■ **EXERCISE INSTRUCTIONS**
Copy exactly the lines from the one containing "- new: martillo" through the last line of the records, both included, and nothing more.

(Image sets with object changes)
○ ○ ○ ○ ○ ○ ○

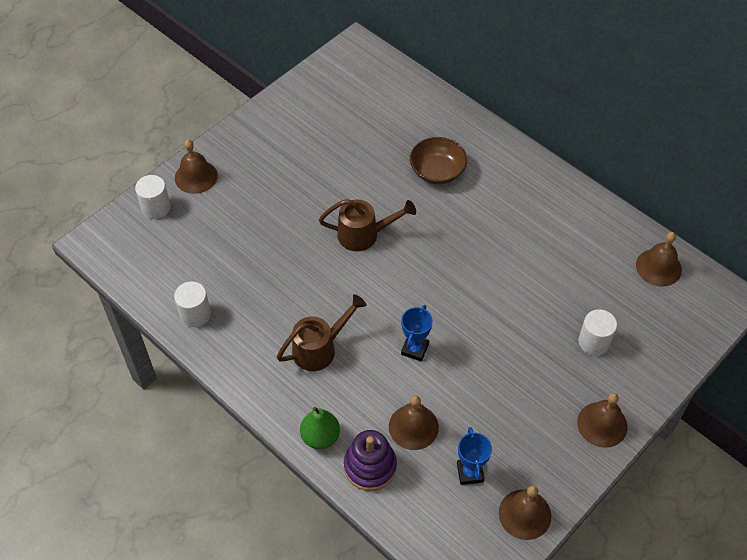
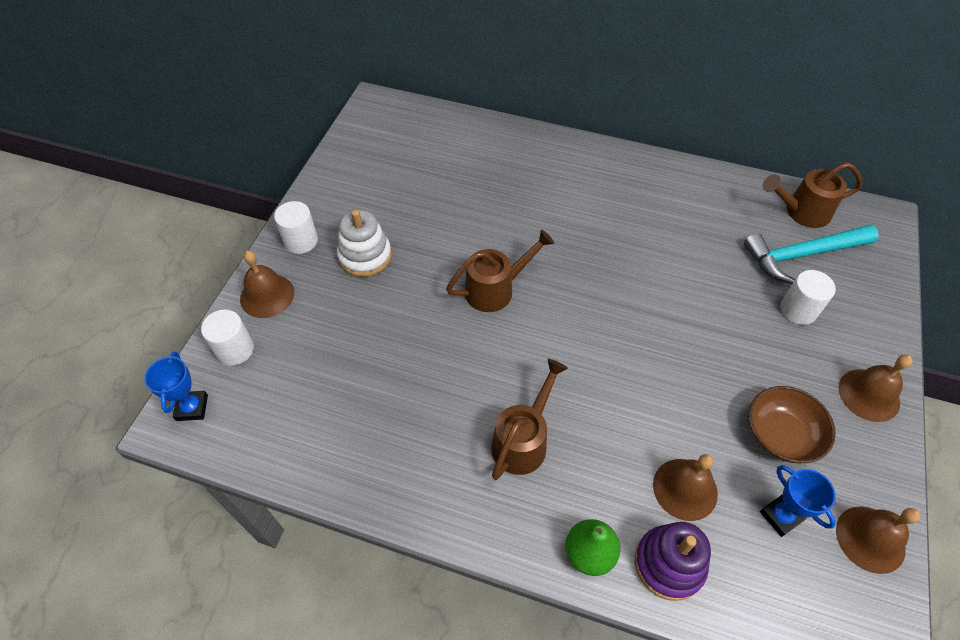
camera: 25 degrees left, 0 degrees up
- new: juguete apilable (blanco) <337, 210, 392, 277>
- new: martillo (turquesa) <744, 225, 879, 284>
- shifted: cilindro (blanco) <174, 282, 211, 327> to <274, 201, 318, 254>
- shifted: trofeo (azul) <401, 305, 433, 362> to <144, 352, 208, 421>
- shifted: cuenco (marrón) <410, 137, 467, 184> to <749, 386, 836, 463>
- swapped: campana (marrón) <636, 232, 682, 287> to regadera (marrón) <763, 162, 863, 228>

○ ○ ○ ○ ○ ○ ○

■ **YOUR SOLUTION**
- new: martillo (turquesa) <744, 225, 879, 284>
- shifted: cilindro (blanco) <174, 282, 211, 327> to <274, 201, 318, 254>
- shifted: trofeo (azul) <401, 305, 433, 362> to <144, 352, 208, 421>
- shifted: cuenco (marrón) <410, 137, 467, 184> to <749, 386, 836, 463>
- swapped: campana (marrón) <636, 232, 682, 287> to regadera (marrón) <763, 162, 863, 228>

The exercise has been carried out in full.